ABOUT THIS TASK:
The lines below must be transcribed exactly as given, with the images removed.

Data excerpts
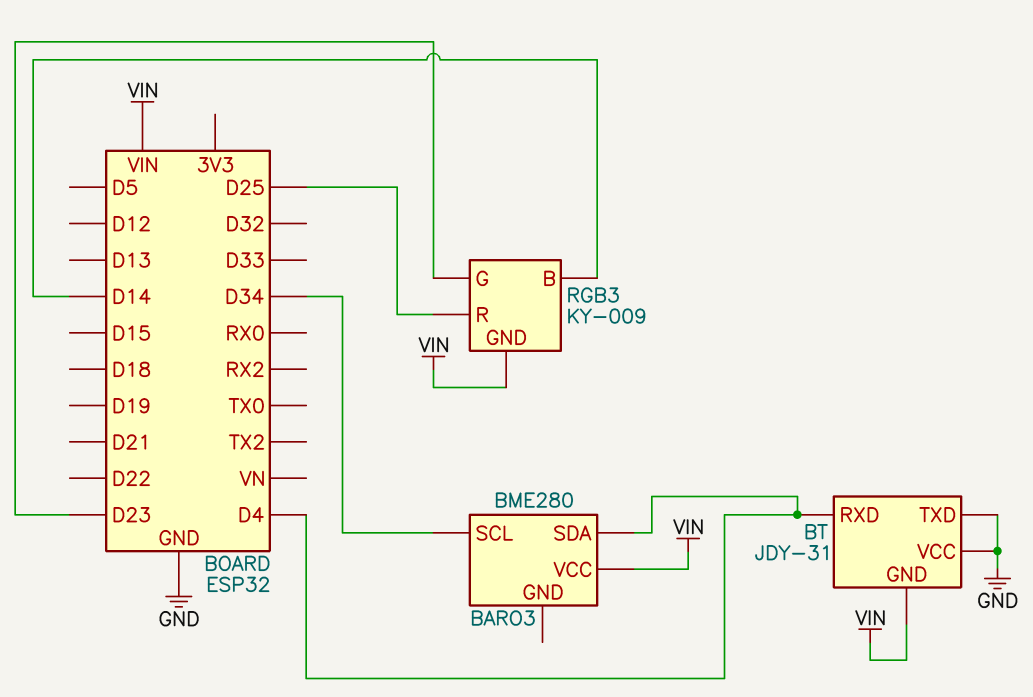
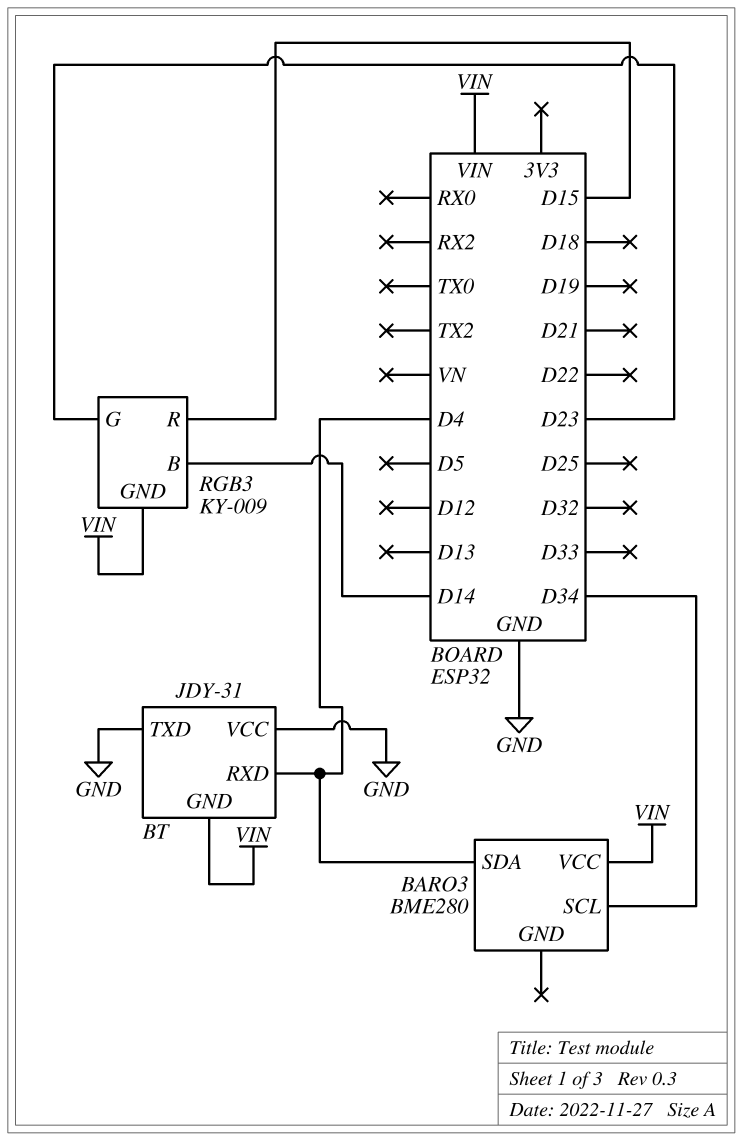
RGB3 pin R: D25 -> D15

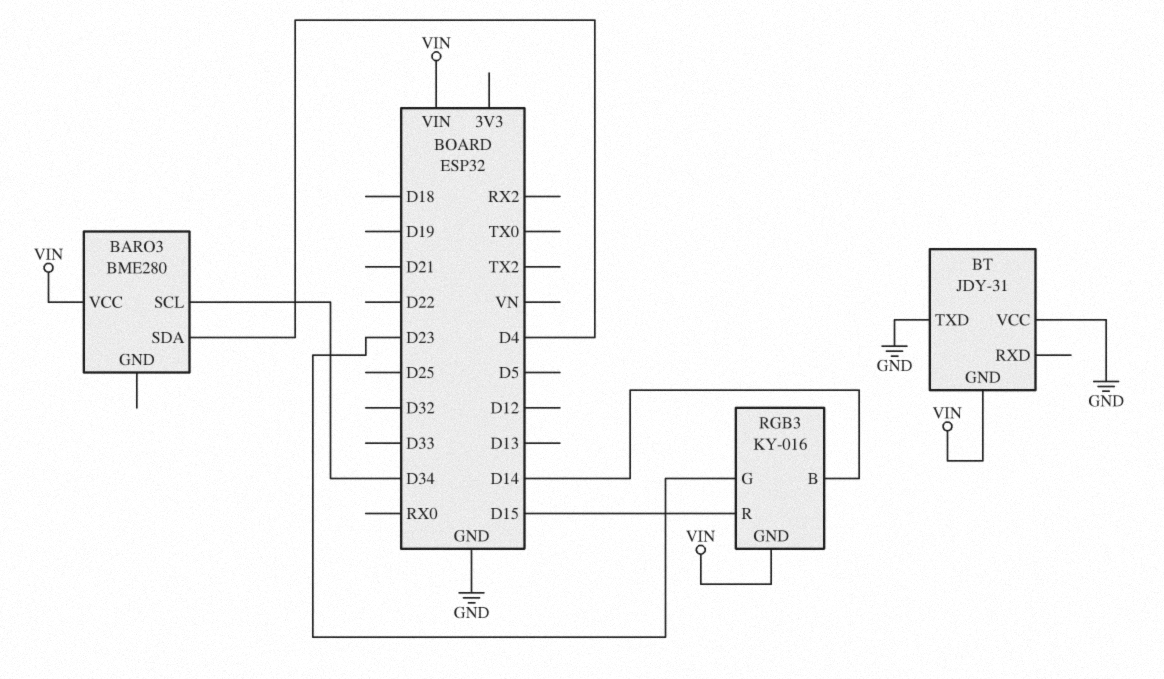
BT pin RXD: D4 -> none
RGB3: KY-009 -> KY-016

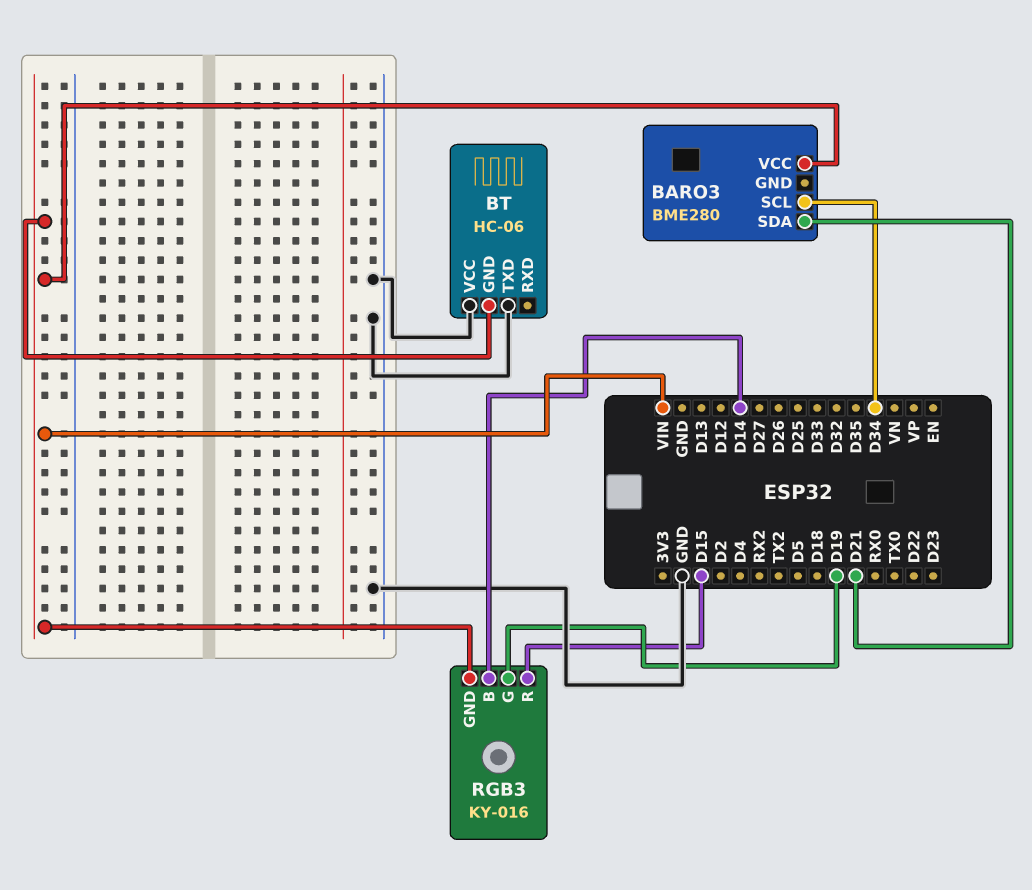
BARO3 pin SDA: D4 -> D21
BT: JDY-31 -> HC-06
RGB3 pin G: D23 -> D19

THE ANSWER:
RGB3 pin R: D25 -> D15

BT pin RXD: D4 -> none
RGB3: KY-009 -> KY-016

BARO3 pin SDA: D4 -> D21
BT: JDY-31 -> HC-06
RGB3 pin G: D23 -> D19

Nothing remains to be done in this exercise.